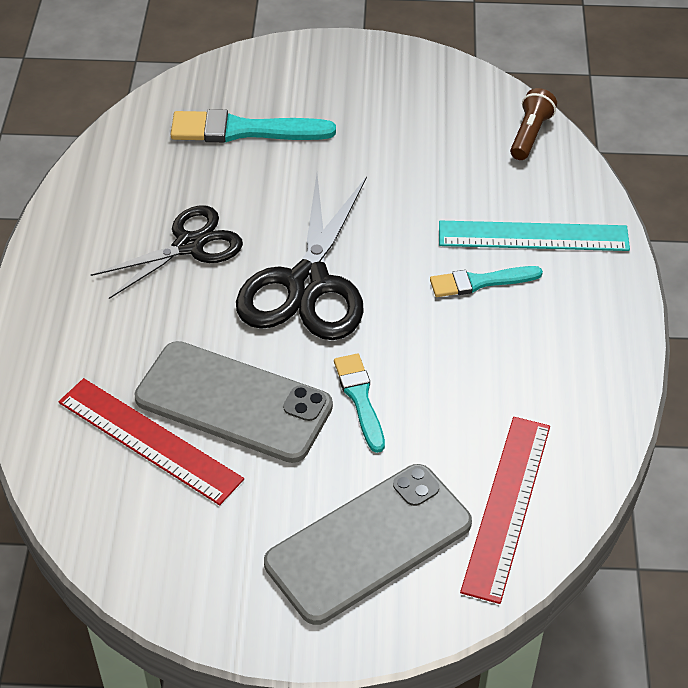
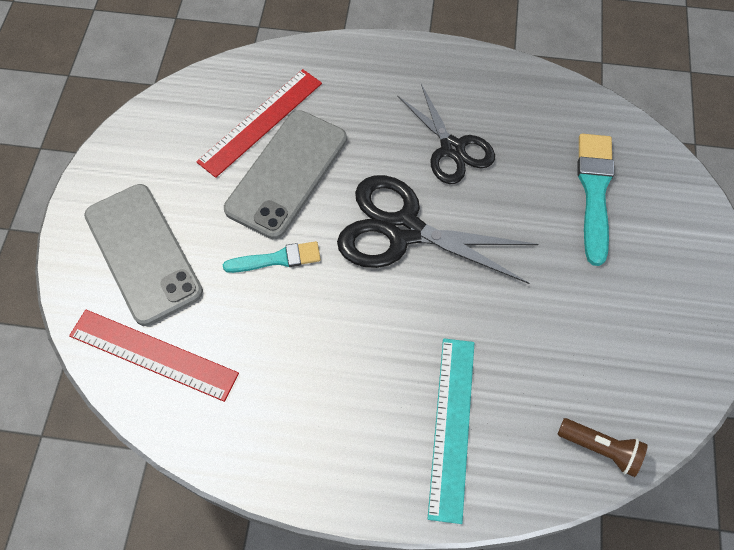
camera: 95 degrees right, 15 degrees up
(480, 282) = (395, 368): turquoise brush -> none

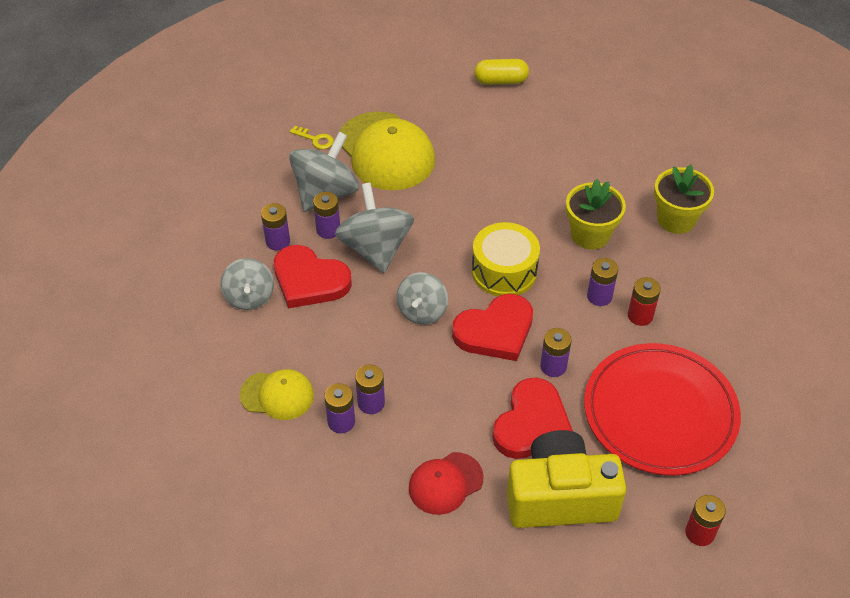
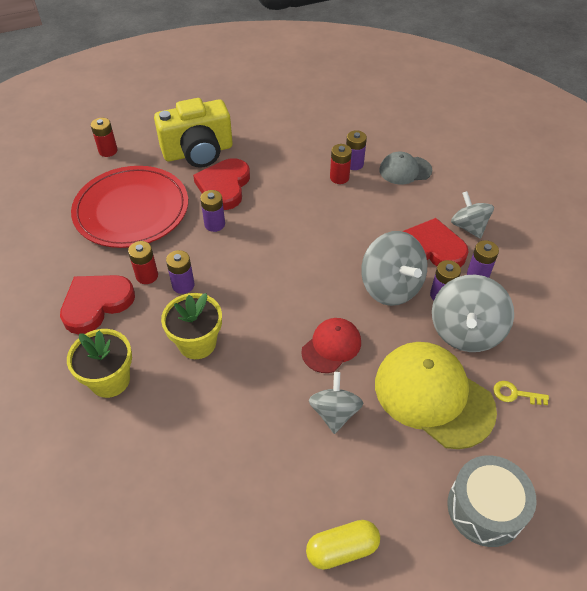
camera: 165 degrees right, 0 degrees up
(277, 395) = (405, 170): yellow cap -> grey cap
(371, 403) = (339, 177): purple battery -> red battery
(387, 81) = (485, 508): none -> grey drum
(422, 311) = (328, 243): grey spinning top -> grey spinning top (334, 413)
(445, 483) = (273, 146): red cap -> red cap (331, 346)
(495, 331) = (265, 240): red heart -> red heart (96, 304)
(504, 271) = (271, 290): yellow drum -> none

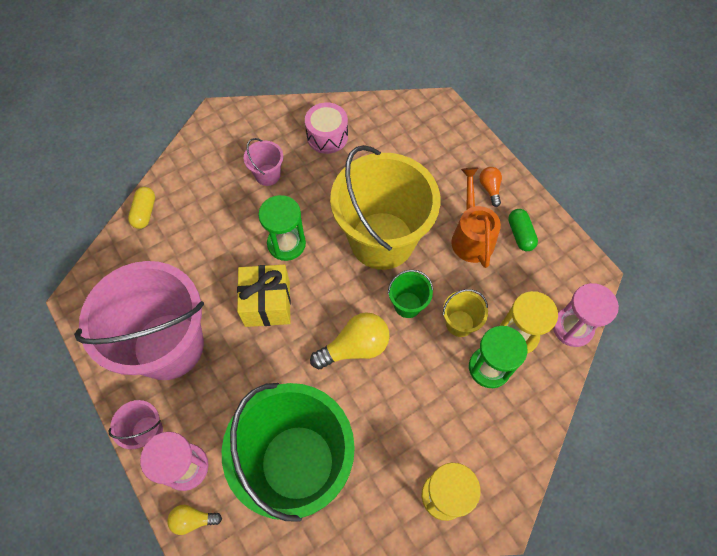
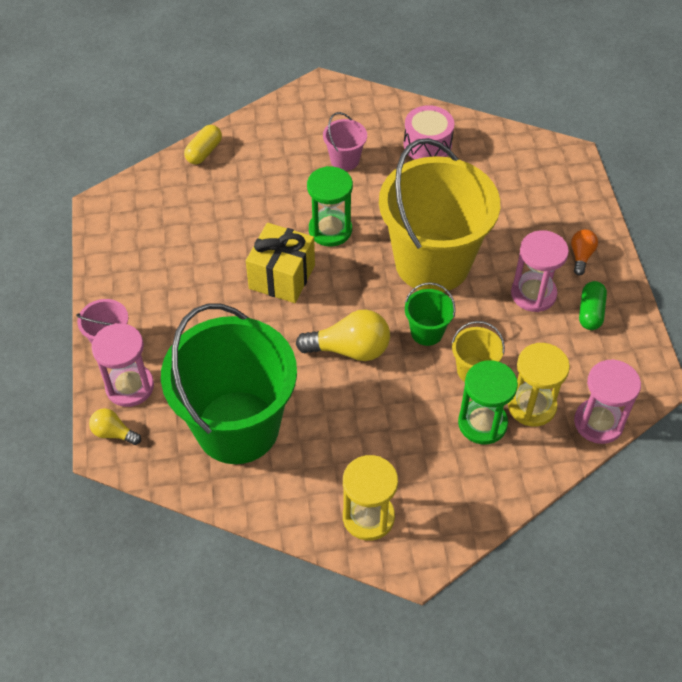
camera: 25 degrees right, 10 degrees down
(168, 346) = (166, 277): pink bucket -> none
(471, 236) = (533, 294): orange watering can -> pink hourglass

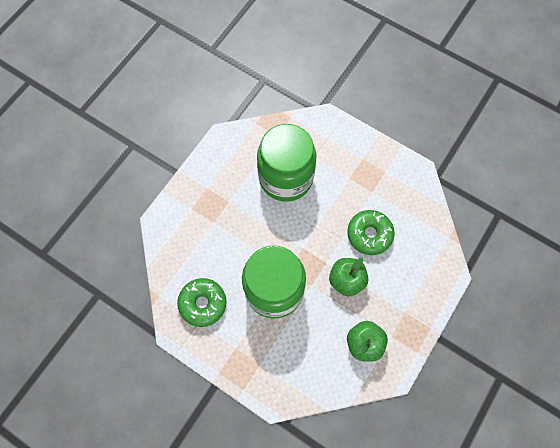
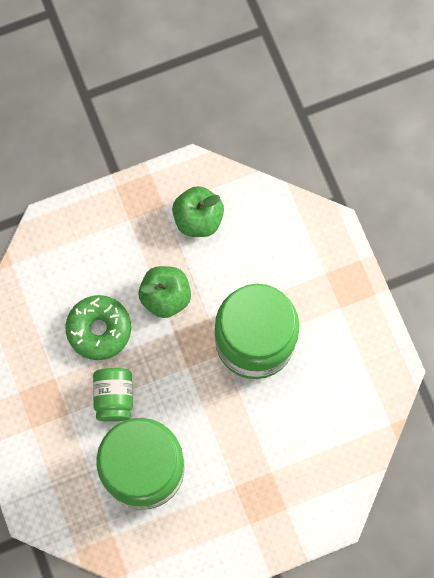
camera: 145 degrees left, 5 degrees up
(203, 303) = (345, 381): green donut -> none
(331, 203) = (114, 397): none -> green jar

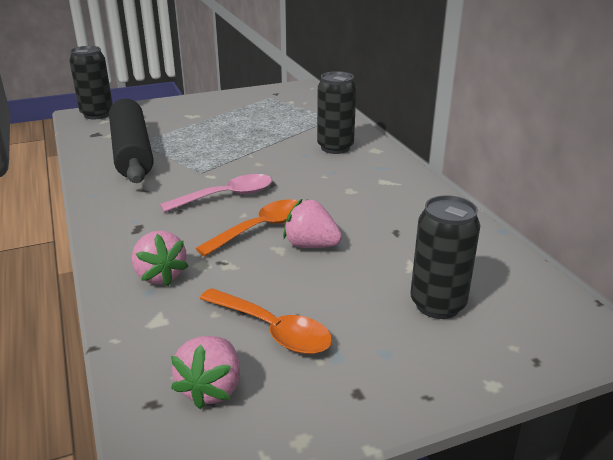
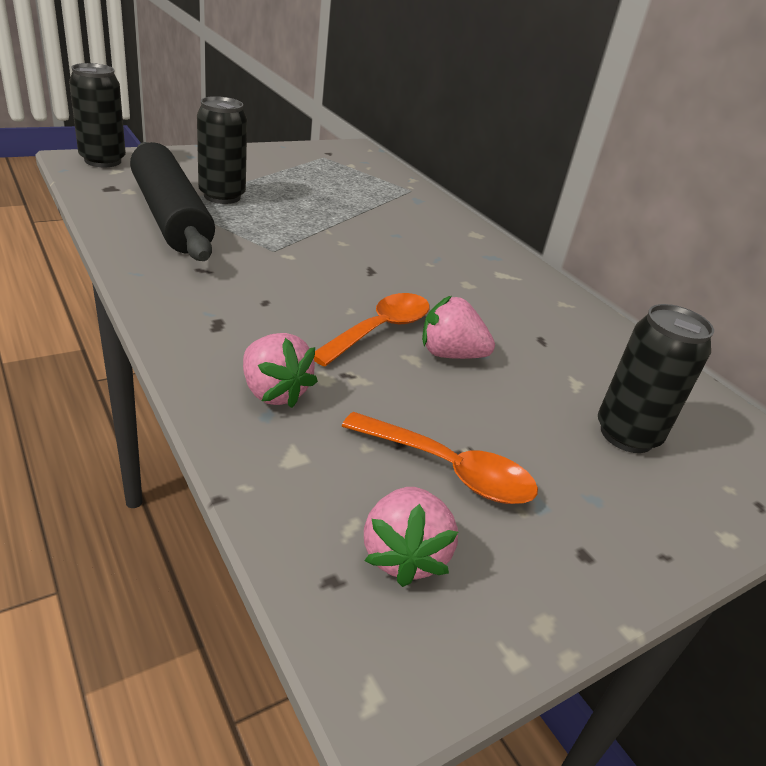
camera: 15 degrees left, 5 degrees up
(227, 196) = (320, 284): pink spoon -> none
(335, 148) = (428, 228): black can -> black can (222, 196)

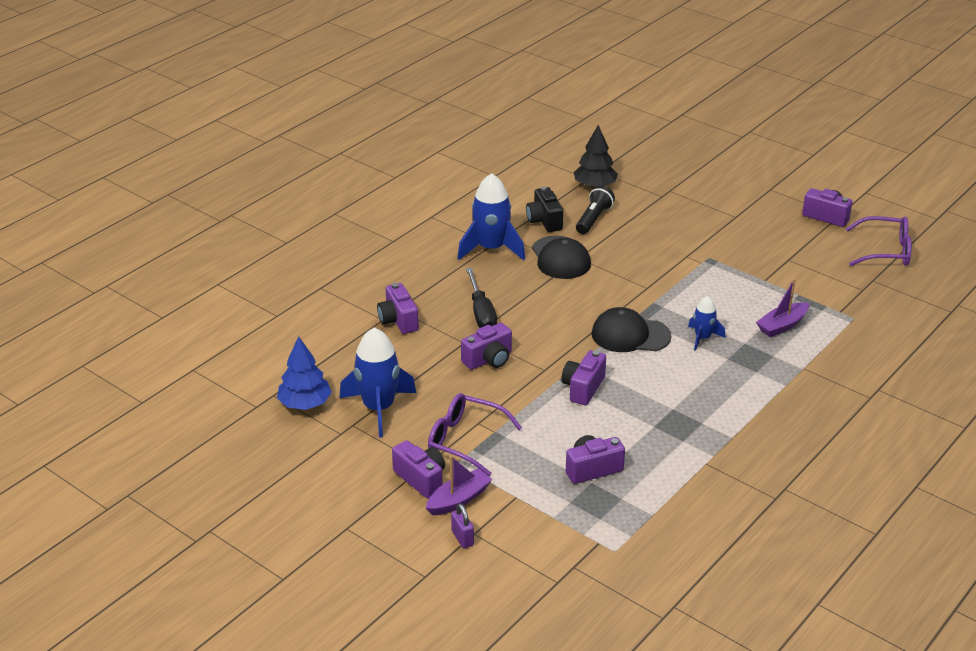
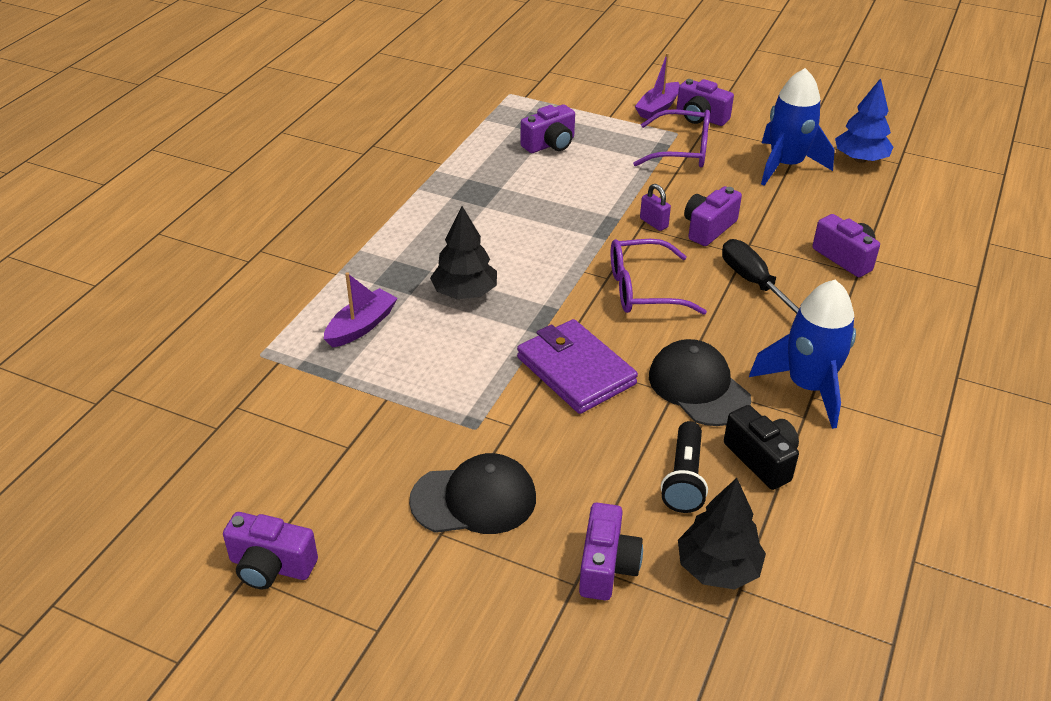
camera: 165 degrees right, 5 degrees up
(462, 538) = (638, 85): purple padlock -> purple padlock (653, 223)
(583, 388) = (589, 213): purple camera -> purple camera (606, 567)
(630, 335) = (556, 282): black cap -> black cap (474, 499)
(636, 278) = (576, 371): none -> purple wallet
(702, 338) = (465, 293): blue rocket -> black tree
(886, 251) = (179, 495): purple glasses -> purple glasses (642, 289)

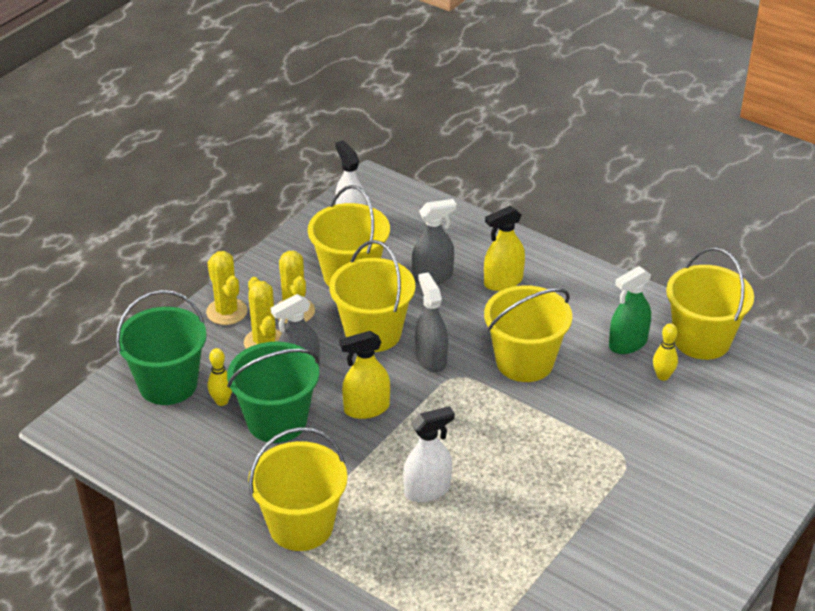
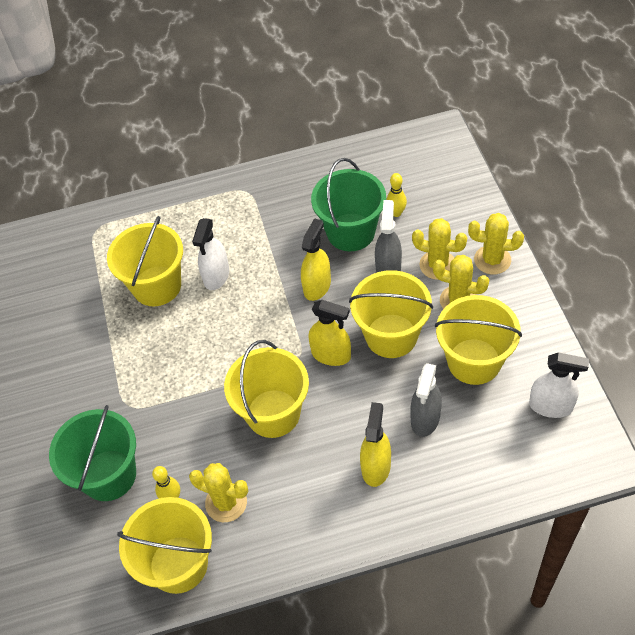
camera: 135 degrees right, 15 degrees up
(168, 384) = (439, 193): green bucket -> green bucket (109, 475)
(301, 526) = (252, 199): yellow bucket -> yellow bucket (157, 286)
(431, 359) = (331, 355): grey spray bottle -> yellow spray bottle
(627, 343) = (226, 502): green spray bottle -> yellow cactus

========================

* [REQUIREMENT]: What you write should match the entries exactly, except that the pictures are dropped.

* [EXERCISE ANSWER]:
camera: 95 degrees right, 15 degrees up
(480, 282) = (395, 368): turquoise brush -> none

camera: 165 degrees right, 0 degrees up
(277, 395) = (405, 170): yellow cap -> grey cap
(371, 403) = (339, 177): purple battery -> red battery
(387, 81) = (485, 508): none -> grey drum
(422, 311) = (328, 243): grey spinning top -> grey spinning top (334, 413)
(445, 483) = (273, 146): red cap -> red cap (331, 346)
(495, 331) = (265, 240): red heart -> red heart (96, 304)
(504, 271) = (271, 290): yellow drum -> none

camera: 25 degrees right, 10 degrees down
(168, 346) = (166, 277): pink bucket -> none
(471, 236) = (533, 294): orange watering can -> pink hourglass

camera: 145 degrees left, 5 degrees up
(203, 303) = (345, 381): green donut -> none
(331, 203) = (114, 397): none -> green jar

camera: 15 degrees left, 5 degrees up
(227, 196) = (320, 284): pink spoon -> none
(335, 148) = (428, 228): black can -> black can (222, 196)

camera: 165 degrees right, 5 degrees up
(462, 538) = (638, 85): purple padlock -> purple padlock (653, 223)
(583, 388) = (589, 213): purple camera -> purple camera (606, 567)
(630, 335) = (556, 282): black cap -> black cap (474, 499)
(636, 278) = (576, 371): none -> purple wallet
(702, 338) = (465, 293): blue rocket -> black tree
(886, 251) = (179, 495): purple glasses -> purple glasses (642, 289)

camera: 135 degrees right, 15 degrees up
(168, 384) = (439, 193): green bucket -> green bucket (109, 475)
(301, 526) = (252, 199): yellow bucket -> yellow bucket (157, 286)
(431, 359) = (331, 355): grey spray bottle -> yellow spray bottle
(627, 343) = (226, 502): green spray bottle -> yellow cactus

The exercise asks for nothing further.